>>>
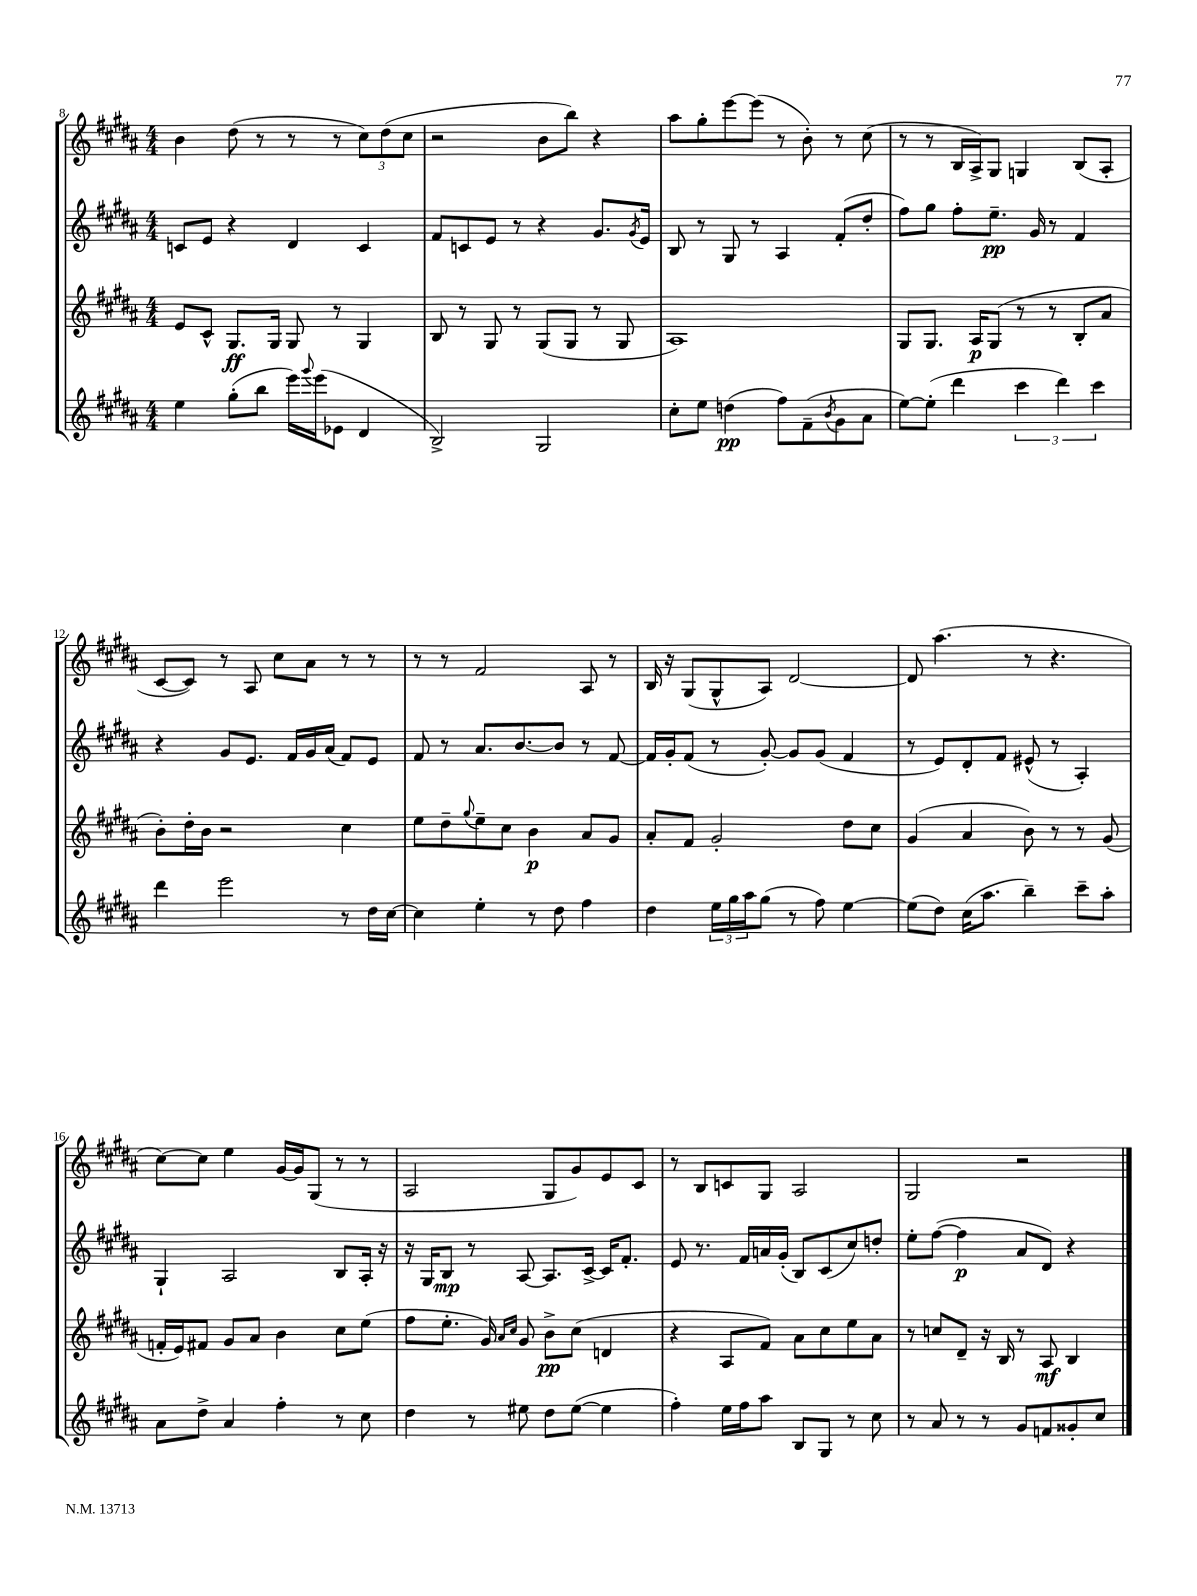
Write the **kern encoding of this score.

**kern	**dynam	**kern	**dynam	**kern	**dynam	**kern
*part4	*part4	*part3	*part3	*part2	*part2	*part1
*staff4	*staff4	*staff3	*staff3	*staff2	*staff2	*staff1
*clefG2	*	*clefG2	*	*clefG2	*	*clefG2
*k[f#c#g#d#a#]	*	*k[f#c#g#d#a#]	*	*k[f#c#g#d#a#]	*	*k[f#c#g#d#a#]
*M4/4	*	*M4/4	*	*M4/4	*	*M4/4
=8	=8	=8	=8	=8	=8	=8
4ee\	.	8e/L	.	8cn/L	.	4b\
.	.	8c#^^/J	.	8e/J	.	.
(8gg#'\L	.	8.G#/L	ff	4r	.	(8dd#\
8bb\J	.	.	.	.	.	8r
.	.	16G#/Jk	.	.	.	.
16eee\LL)	.	8G#/	.	4d#/	.	8r
8qqggg#/	.	.	.	.	.	.
(16eee\J	.	.	.	.	.	.
8e-X\J	.	8r	.	.	.	8r
4d#/	.	4G#/	.	4c/	.	12cc#\L)
.	.	.	.	.	.	(12dd#\
.	.	.	.	.	.	12cc#\J
=9	=9	=9	=9	=9	=9	=9
2B^/)	.	8B/	.	8f#/L	.	2r
.	.	8r	.	8cn/	.	.
.	.	8G#/	.	8e/J	.	.
.	.	8r	.	8r	.	.
2G#/	.	(8G#/L	.	4r	.	8b\L
.	.	8G#/J	.	.	.	8bb\J)
.	.	8r	.	8.g#/L	.	4r
.	.	8G#/	.	.	.	.
.	.	.	.	8qg#/	.	.
.	.	.	.	16e/Jk	.	.
=10	=10	=10	=10	=10	=10	=10
8cc#'\L	.	1A#)	.	8B/	.	8aa#\L
8ee\J	.	.	.	8r	.	8gg#'\
(4ddn\	pp	.	.	8G#/	.	[8eee\
.	.	.	.	8r	.	(8eee\J]
8ff#\L)	.	.	.	4A#/	.	8r
(8f#~\	.	.	.	.	.	8b'\)
8qb/	.	.	.	.	.	.
8g#\	.	.	.	(8f#'/L	.	8r
8a#\J	.	.	.	8dd#'/J	.	(8cc#\
=11	=11	=11	=11	=11	=11	=11
[8ee\L)	.	8G#/L	.	8ff#\L)	.	8r
(8ee'\J]	.	8.G#/J	.	8gg#\J	.	8r
4ddd#\	.	.	.	8ff#'\L	.	16B/LL
.	.	16A#/KL	p	.	.	16A#^/J)
.	.	(8G#/J	.	8.ee~\J	pp	8G#/J
6ccc#\	.	8r	.	.	.	4Gn/
.	.	.	.	16g#/	.	.
.	.	8r	.	8r	.	.
6ddd#\)	.	.	.	.	.	.
.	.	8B'/L	.	4f#/	.	(8B/L
6ccc#\	.	.	.	.	.	.
.	.	8a#/J	.	.	.	8A#'/J
!!LO:LB:g=z
=12	=12	=12	=12	=12	=12	=12
4ddd#\	.	8b'\L)	.	4r	.	[8c#/L
.	.	16dd#'\L	.	.	.	8c#/J])
.	.	16b\JJ	.	.	.	.
2eee\	.	2r	.	8g#/L	.	8r
.	.	.	.	8.e/J	.	8A#/
.	.	.	.	.	.	8cc#\L
.	.	.	.	16f#/LL	.	.
.	.	.	.	16g#/	.	8a#\J
.	.	.	.	(16a#/JJ	.	.
8r	.	4cc#\	.	8f#/L)	.	8r
16dd#\LL	.	.	.	8e/J	.	8r
[16cc#\JJ	.	.	.	.	.	.
=13	=13	=13	=13	=13	=13	=13
4cc#\]	.	8ee\L	.	8f#/	.	8r
.	.	8dd#~\	.	8r	.	8r
.	.	8qqgg#/	.	.	.	.
4ee'\	.	8ee~\	.	8.a#/L	.	2f#/
.	.	8cc#\J	.	.	.	.
.	.	.	.	[8.b/	.	.
8r	.	4b\	p	.	.	.
8dd#\	.	.	.	8b/J]	.	.
4ff#\	.	8a#/L	.	8r	.	8A#/
.	.	8g#/J	.	[8f#/	.	8r
=14	=14	=14	=14	=14	=14	=14
4dd#\	.	8a#'/L	.	16f#/LL]	.	16B/
.	.	.	.	16g#'/J	.	16r
.	.	8f#/J	.	(8f#/J	.	(8G#/L
24ee\LL	.	2g#'/	.	8r	.	8G#^^/
24gg#\	.	.	.	.	.	.
24aa#\J	.	.	.	.	.	.
(8gg#\J	.	.	.	[8g#'/)	.	8A#/J)
8r	.	.	.	8g#/L]	.	[2d#/
8ff#\)	.	.	.	(8g#/J	.	.
[4ee\	.	8dd#\L	.	4f#/	.	.
.	.	8cc#\J	.	.	.	.
=15	=15	=15	=15	=15	=15	=15
(8ee\L]	.	(4g#/	.	8r	.	8d#/]
8dd#\J)	.	.	.	8e/L)	.	(4.aa#\
(16cc#\KL	.	4a#/	.	8d#'/	.	.
8.aa#\J	.	.	.	.	.	.
.	.	.	.	8f#/J	.	.
4bb~\)	.	8b\)	.	(8e#X^^/	.	8r
.	.	8r	.	8r	.	4.r
8ccc#~\L	.	8r	.	4A#'/)	.	.
8aa#'\J	.	(8g#/	.	.	.	.
!!LO:LB:g=z
=16	=16	=16	=16	=16	=16	=16
8a#\L	.	16fn'/LL	.	4G#`/	.	[8cc#\L)
.	.	16e/J)	.	.	.	.
8dd#^\J	.	8f#X/J	.	.	.	8cc#\J]
4a#/	.	8g#/L	.	2A#/	.	4ee\
.	.	8a#/J	.	.	.	.
4ff#'\	.	4b\	.	.	.	[16g#/LL
.	.	.	.	.	.	16g#/J]
.	.	.	.	.	.	(8G#/J
8r	.	8cc#\L	.	8B/L	.	8r
8cc#\	.	(8ee\J	.	16A#'/Jk	.	8r
.	.	.	.	16r	.	.
=17	=17	=17	=17	=17	=17	=17
4dd#\	.	8ff#\L	.	16r	.	2A#/
.	.	.	.	16G#/KL	.	.
.	.	8.ee'\J	.	8B/J	mp	.
8r	.	.	.	8r	.	.
.	.	16g#/)	.	.	.	.
.	.	16qqa#/LL	.	.	.	.
.	.	16qqcc#/JJ	.	.	.	.
8ee#X\	.	8g#/	.	[8A#/	.	.
8dd#\L	.	8b^\L	pp	8.A#/L]	.	8G#/L
([8ee#\J	.	(8cc#\J	.	.	.	8g#/)
.	.	.	.	[16c#^/Jk	.	.
4ee#\]	.	4dn/	.	16c#/KL]	.	8e/
.	.	.	.	8.f#'/J	.	.
.	.	.	.	.	.	8c#/J
=18	=18	=18	=18	=18	=18	=18
4ff#'\)	.	4r	.	8e/	.	8r
.	.	.	.	8.r	.	8B/L
16ee\LL	.	8A#/L	.	.	.	8cn/
16ff#\J	.	.	.	16f#/LL	.	.
8aa#\J	.	8f#/J)	.	16an/	.	8G#/J
.	.	.	.	(16g#'/JJ	.	.
8B/L	.	8a#\L	.	8B/L)	.	2A#/
8G#/J	.	8cc#\	.	(8c#/	.	.
8r	.	8ee\	.	8cc#/)	.	.
8cc#\	.	8a#\J	.	8ddn'/J	.	.
=19	=19	=19	=19	=19	=19	=19
8r	.	8r	.	8ee'\L	.	2G#/
8a#/	.	8ccn/L	.	([8ff#\J	.	.
8r	.	8d#~/J	.	4ff#\]	p	.
8r	.	16r	.	.	.	.
.	.	16B/	.	.	.	.
8g#/L	.	8r	.	8a#/L	.	2r
8fn/	.	8A#/	mf	8d#/J)	.	.
8g##X'/	.	4B/	.	4r	.	.
8cc#/J	.	.	.	.	.	.
==	==	==	==	==	==	==
*-	*-	*-	*-	*-	*-	*-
<<<
GOAL: Extract every line from the items above that contains the string "kern". Case counts.

CORRECT OUTPUT:
Write the **kern encoding of this score.
**kern	**dynam	**kern	**dynam	**kern	**dynam	**kern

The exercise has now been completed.